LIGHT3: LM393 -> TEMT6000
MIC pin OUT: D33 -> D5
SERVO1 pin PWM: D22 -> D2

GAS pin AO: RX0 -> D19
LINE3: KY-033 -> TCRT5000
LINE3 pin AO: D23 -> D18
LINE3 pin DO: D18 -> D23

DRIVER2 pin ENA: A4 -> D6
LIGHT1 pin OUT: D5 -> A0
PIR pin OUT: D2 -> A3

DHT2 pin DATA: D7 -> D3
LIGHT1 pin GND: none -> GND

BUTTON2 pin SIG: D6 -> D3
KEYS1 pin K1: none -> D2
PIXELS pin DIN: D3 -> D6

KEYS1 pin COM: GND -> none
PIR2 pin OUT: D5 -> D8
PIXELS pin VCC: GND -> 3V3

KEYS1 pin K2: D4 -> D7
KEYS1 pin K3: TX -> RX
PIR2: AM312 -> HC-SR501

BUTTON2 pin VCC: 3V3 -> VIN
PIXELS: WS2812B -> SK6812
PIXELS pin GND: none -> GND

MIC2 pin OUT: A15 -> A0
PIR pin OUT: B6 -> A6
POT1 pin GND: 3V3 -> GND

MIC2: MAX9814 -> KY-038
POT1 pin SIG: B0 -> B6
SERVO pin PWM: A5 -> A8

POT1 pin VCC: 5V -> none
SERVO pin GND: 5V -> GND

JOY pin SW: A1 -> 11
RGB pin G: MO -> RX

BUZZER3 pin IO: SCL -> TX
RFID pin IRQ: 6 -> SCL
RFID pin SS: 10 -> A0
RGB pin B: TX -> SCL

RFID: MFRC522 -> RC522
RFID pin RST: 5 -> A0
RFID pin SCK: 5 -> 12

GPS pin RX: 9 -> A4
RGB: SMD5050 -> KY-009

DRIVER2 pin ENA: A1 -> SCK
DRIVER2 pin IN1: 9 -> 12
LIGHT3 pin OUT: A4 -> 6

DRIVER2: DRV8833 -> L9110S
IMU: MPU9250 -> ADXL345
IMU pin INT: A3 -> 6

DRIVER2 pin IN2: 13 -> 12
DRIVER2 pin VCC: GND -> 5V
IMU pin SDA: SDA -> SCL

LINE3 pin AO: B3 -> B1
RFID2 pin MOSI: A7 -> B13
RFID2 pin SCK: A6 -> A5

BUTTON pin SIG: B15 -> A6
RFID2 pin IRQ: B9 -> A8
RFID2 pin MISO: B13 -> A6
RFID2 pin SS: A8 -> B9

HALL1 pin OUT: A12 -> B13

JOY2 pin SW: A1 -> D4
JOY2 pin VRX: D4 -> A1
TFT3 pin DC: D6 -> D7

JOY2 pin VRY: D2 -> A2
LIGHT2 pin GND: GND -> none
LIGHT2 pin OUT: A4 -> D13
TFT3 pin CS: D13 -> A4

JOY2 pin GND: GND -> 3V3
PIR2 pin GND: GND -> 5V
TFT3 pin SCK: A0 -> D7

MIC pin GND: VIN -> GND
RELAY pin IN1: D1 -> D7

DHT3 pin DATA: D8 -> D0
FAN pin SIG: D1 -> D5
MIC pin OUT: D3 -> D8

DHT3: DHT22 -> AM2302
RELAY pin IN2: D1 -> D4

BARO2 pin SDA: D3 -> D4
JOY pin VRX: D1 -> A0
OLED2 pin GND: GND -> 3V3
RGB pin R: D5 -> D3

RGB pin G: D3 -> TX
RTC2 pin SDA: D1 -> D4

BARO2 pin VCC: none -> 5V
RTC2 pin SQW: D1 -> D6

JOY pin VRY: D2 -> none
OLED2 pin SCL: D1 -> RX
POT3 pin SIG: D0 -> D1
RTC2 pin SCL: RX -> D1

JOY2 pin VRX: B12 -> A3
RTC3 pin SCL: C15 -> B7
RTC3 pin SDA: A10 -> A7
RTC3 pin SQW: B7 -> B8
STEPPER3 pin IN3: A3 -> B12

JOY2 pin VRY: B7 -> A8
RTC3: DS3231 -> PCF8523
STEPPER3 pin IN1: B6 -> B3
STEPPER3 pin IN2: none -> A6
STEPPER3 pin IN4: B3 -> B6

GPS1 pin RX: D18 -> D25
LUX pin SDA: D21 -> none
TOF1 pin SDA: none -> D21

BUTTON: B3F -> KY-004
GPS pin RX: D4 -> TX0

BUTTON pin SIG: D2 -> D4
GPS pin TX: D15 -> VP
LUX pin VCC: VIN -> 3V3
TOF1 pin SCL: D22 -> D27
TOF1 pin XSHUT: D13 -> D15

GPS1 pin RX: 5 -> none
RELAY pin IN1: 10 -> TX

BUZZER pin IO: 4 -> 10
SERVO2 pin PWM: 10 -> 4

=-=-=-=-=

▶ [Exercise brief] Restate all of the material exactly.

▶ [Response to this exercise]
LIGHT3: LM393 -> TEMT6000
MIC pin OUT: D33 -> D5
SERVO1 pin PWM: D22 -> D2

GAS pin AO: RX0 -> D19
LINE3: KY-033 -> TCRT5000
LINE3 pin AO: D23 -> D18
LINE3 pin DO: D18 -> D23

DRIVER2 pin ENA: A4 -> D6
LIGHT1 pin OUT: D5 -> A0
PIR pin OUT: D2 -> A3

DHT2 pin DATA: D7 -> D3
LIGHT1 pin GND: none -> GND

BUTTON2 pin SIG: D6 -> D3
KEYS1 pin K1: none -> D2
PIXELS pin DIN: D3 -> D6

KEYS1 pin COM: GND -> none
PIR2 pin OUT: D5 -> D8
PIXELS pin VCC: GND -> 3V3

KEYS1 pin K2: D4 -> D7
KEYS1 pin K3: TX -> RX
PIR2: AM312 -> HC-SR501

BUTTON2 pin VCC: 3V3 -> VIN
PIXELS: WS2812B -> SK6812
PIXELS pin GND: none -> GND

MIC2 pin OUT: A15 -> A0
PIR pin OUT: B6 -> A6
POT1 pin GND: 3V3 -> GND

MIC2: MAX9814 -> KY-038
POT1 pin SIG: B0 -> B6
SERVO pin PWM: A5 -> A8

POT1 pin VCC: 5V -> none
SERVO pin GND: 5V -> GND

JOY pin SW: A1 -> 11
RGB pin G: MO -> RX

BUZZER3 pin IO: SCL -> TX
RFID pin IRQ: 6 -> SCL
RFID pin SS: 10 -> A0
RGB pin B: TX -> SCL

RFID: MFRC522 -> RC522
RFID pin RST: 5 -> A0
RFID pin SCK: 5 -> 12

GPS pin RX: 9 -> A4
RGB: SMD5050 -> KY-009

DRIVER2 pin ENA: A1 -> SCK
DRIVER2 pin IN1: 9 -> 12
LIGHT3 pin OUT: A4 -> 6

DRIVER2: DRV8833 -> L9110S
IMU: MPU9250 -> ADXL345
IMU pin INT: A3 -> 6

DRIVER2 pin IN2: 13 -> 12
DRIVER2 pin VCC: GND -> 5V
IMU pin SDA: SDA -> SCL

LINE3 pin AO: B3 -> B1
RFID2 pin MOSI: A7 -> B13
RFID2 pin SCK: A6 -> A5

BUTTON pin SIG: B15 -> A6
RFID2 pin IRQ: B9 -> A8
RFID2 pin MISO: B13 -> A6
RFID2 pin SS: A8 -> B9

HALL1 pin OUT: A12 -> B13

JOY2 pin SW: A1 -> D4
JOY2 pin VRX: D4 -> A1
TFT3 pin DC: D6 -> D7

JOY2 pin VRY: D2 -> A2
LIGHT2 pin GND: GND -> none
LIGHT2 pin OUT: A4 -> D13
TFT3 pin CS: D13 -> A4

JOY2 pin GND: GND -> 3V3
PIR2 pin GND: GND -> 5V
TFT3 pin SCK: A0 -> D7

MIC pin GND: VIN -> GND
RELAY pin IN1: D1 -> D7

DHT3 pin DATA: D8 -> D0
FAN pin SIG: D1 -> D5
MIC pin OUT: D3 -> D8

DHT3: DHT22 -> AM2302
RELAY pin IN2: D1 -> D4

BARO2 pin SDA: D3 -> D4
JOY pin VRX: D1 -> A0
OLED2 pin GND: GND -> 3V3
RGB pin R: D5 -> D3

RGB pin G: D3 -> TX
RTC2 pin SDA: D1 -> D4

BARO2 pin VCC: none -> 5V
RTC2 pin SQW: D1 -> D6

JOY pin VRY: D2 -> none
OLED2 pin SCL: D1 -> RX
POT3 pin SIG: D0 -> D1
RTC2 pin SCL: RX -> D1

JOY2 pin VRX: B12 -> A3
RTC3 pin SCL: C15 -> B7
RTC3 pin SDA: A10 -> A7
RTC3 pin SQW: B7 -> B8
STEPPER3 pin IN3: A3 -> B12

JOY2 pin VRY: B7 -> A8
RTC3: DS3231 -> PCF8523
STEPPER3 pin IN1: B6 -> B3
STEPPER3 pin IN2: none -> A6
STEPPER3 pin IN4: B3 -> B6

GPS1 pin RX: D18 -> D25
LUX pin SDA: D21 -> none
TOF1 pin SDA: none -> D21

BUTTON: B3F -> KY-004
GPS pin RX: D4 -> TX0

BUTTON pin SIG: D2 -> D4
GPS pin TX: D15 -> VP
LUX pin VCC: VIN -> 3V3
TOF1 pin SCL: D22 -> D27
TOF1 pin XSHUT: D13 -> D15

GPS1 pin RX: 5 -> none
RELAY pin IN1: 10 -> TX

BUZZER pin IO: 4 -> 10
SERVO2 pin PWM: 10 -> 4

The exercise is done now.